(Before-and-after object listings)
---

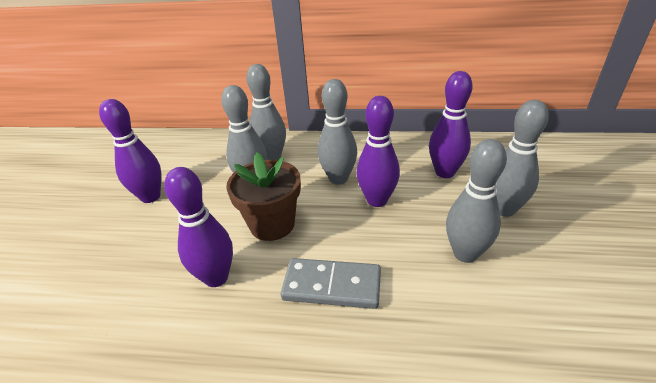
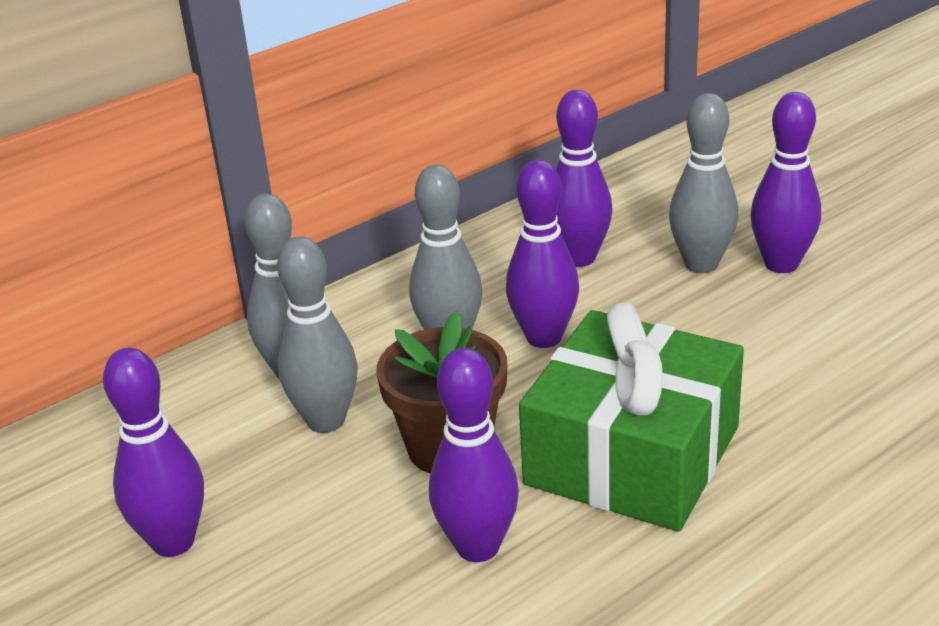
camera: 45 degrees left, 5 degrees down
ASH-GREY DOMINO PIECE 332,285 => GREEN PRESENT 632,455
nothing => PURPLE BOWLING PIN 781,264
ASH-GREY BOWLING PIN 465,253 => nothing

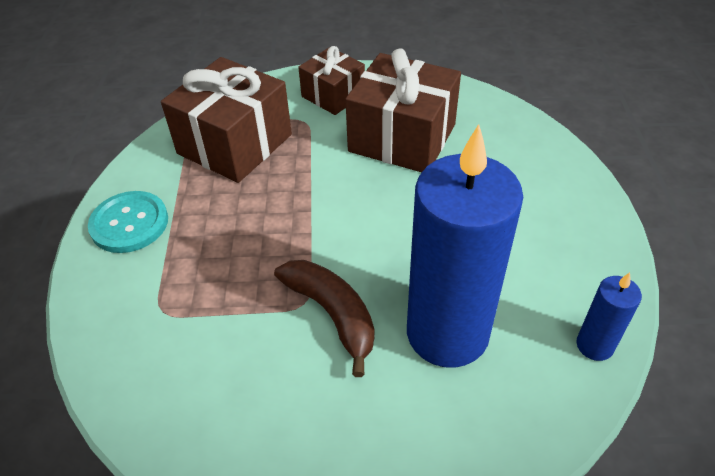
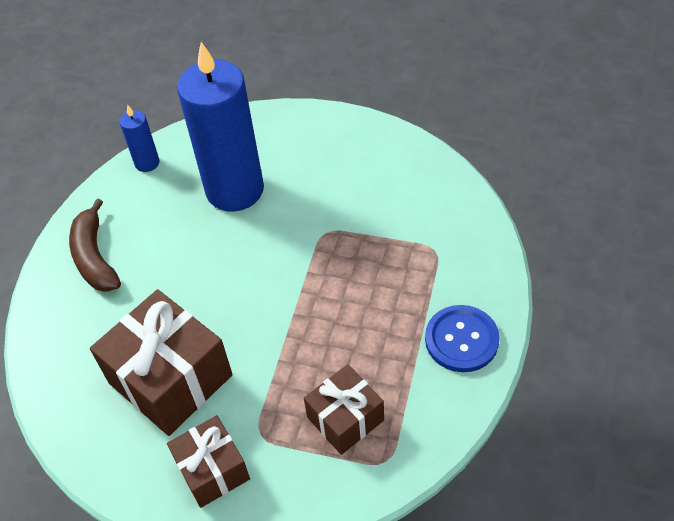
camera: 160 degrees left, 5 degrees up
RUSSET BANANA 332,314 => RUSSET BANANA 95,257, relocated
RUSSET PRESENT 235,144 => RUSSET PRESENT 345,419, x0.59
TEAL SEWING BUTTON 129,223 => COBALT SEWING BUTTON 461,340

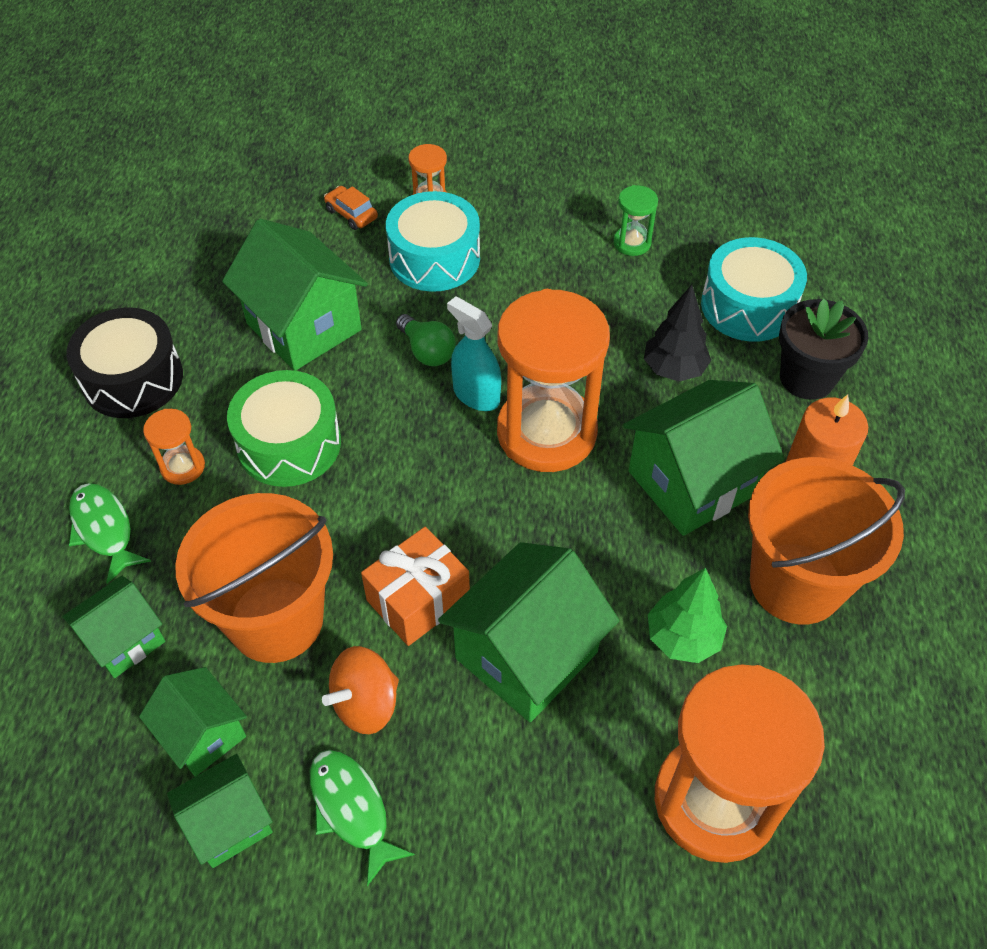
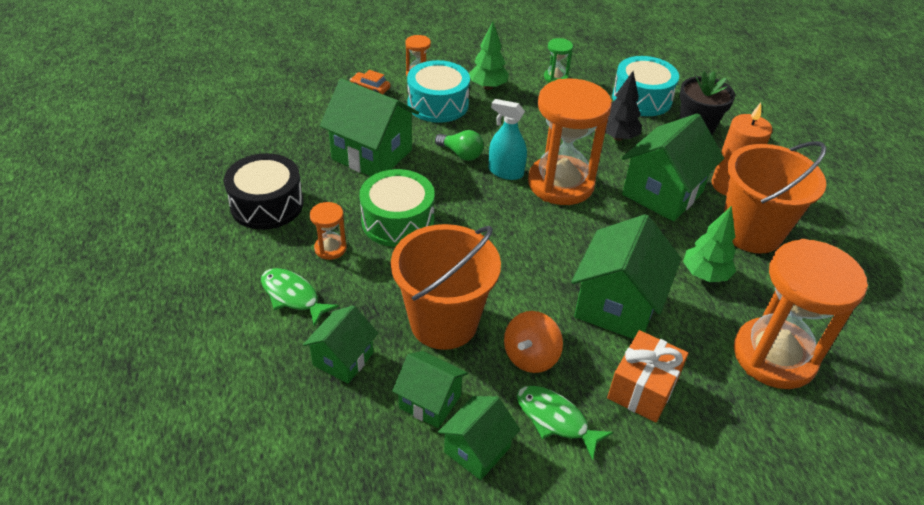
camera: 20 degrees left, 10 degrees down
nothing => GREEN TOY TREE 488,87
ORANGE PRESENT 418,600 => ORANGE PRESENT 642,388, relocated

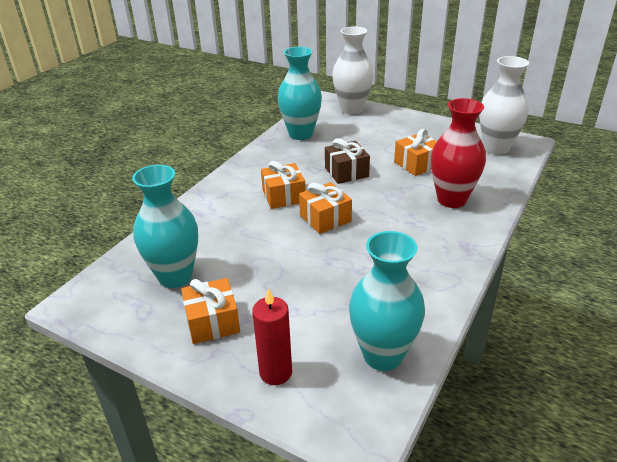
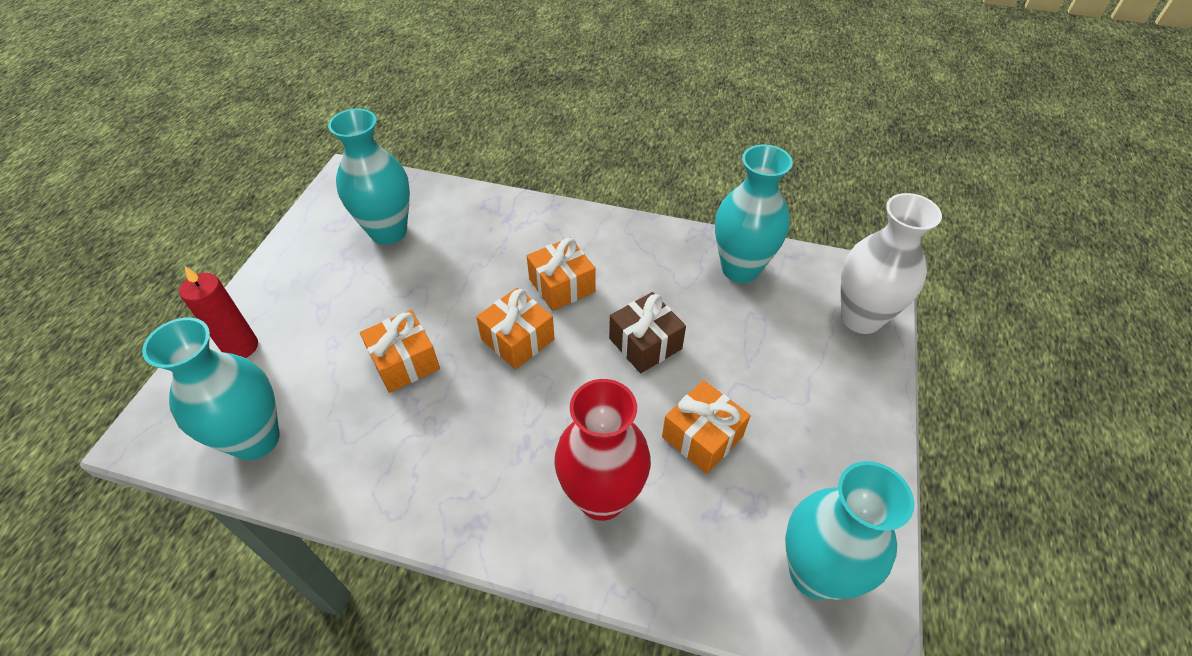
camera: 75 degrees right, 15 degrees up
ORANGE PRESENT 212,322 => ORANGE PRESENT 404,362, relocated
PURE WHITE FLOWER VASE 496,148 => TEAL FLOWER VASE 815,573

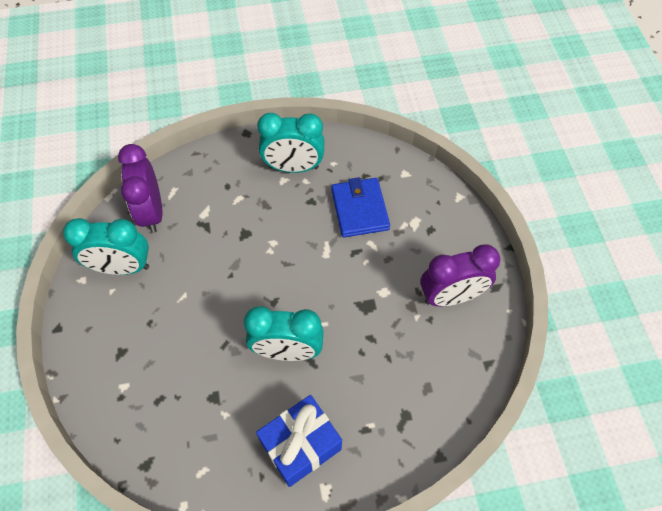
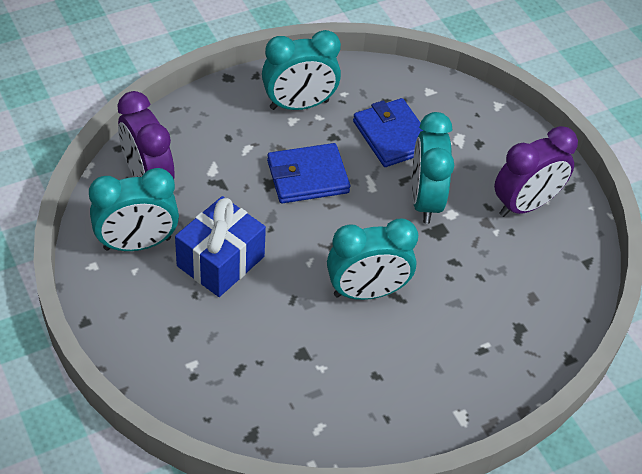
camera: 20 degrees left, 10 degrees down
COBALT PRESENT 301,445 => COBALT PRESENT 220,261, relocated
nothing => COBALT WALLET 307,177
nothing => TEAL ALARM CLOCK 425,200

---

## Work item
Exact copy, no pictures: reproduce every record above.

## Result of this exercise
camera: 45 degrees left, 5 degrees down
ASH-GREY DOMINO PIECE 332,285 => GREEN PRESENT 632,455
nothing => PURPLE BOWLING PIN 781,264
ASH-GREY BOWLING PIN 465,253 => nothing

camera: 160 degrees left, 5 degrees up
RUSSET BANANA 332,314 => RUSSET BANANA 95,257, relocated
RUSSET PRESENT 235,144 => RUSSET PRESENT 345,419, x0.59
TEAL SEWING BUTTON 129,223 => COBALT SEWING BUTTON 461,340

camera: 20 degrees left, 10 degrees down
nothing => GREEN TOY TREE 488,87
ORANGE PRESENT 418,600 => ORANGE PRESENT 642,388, relocated

camera: 75 degrees right, 15 degrees up
ORANGE PRESENT 212,322 => ORANGE PRESENT 404,362, relocated
PURE WHITE FLOWER VASE 496,148 => TEAL FLOWER VASE 815,573

camera: 20 degrees left, 10 degrees down
COBALT PRESENT 301,445 => COBALT PRESENT 220,261, relocated
nothing => COBALT WALLET 307,177
nothing => TEAL ALARM CLOCK 425,200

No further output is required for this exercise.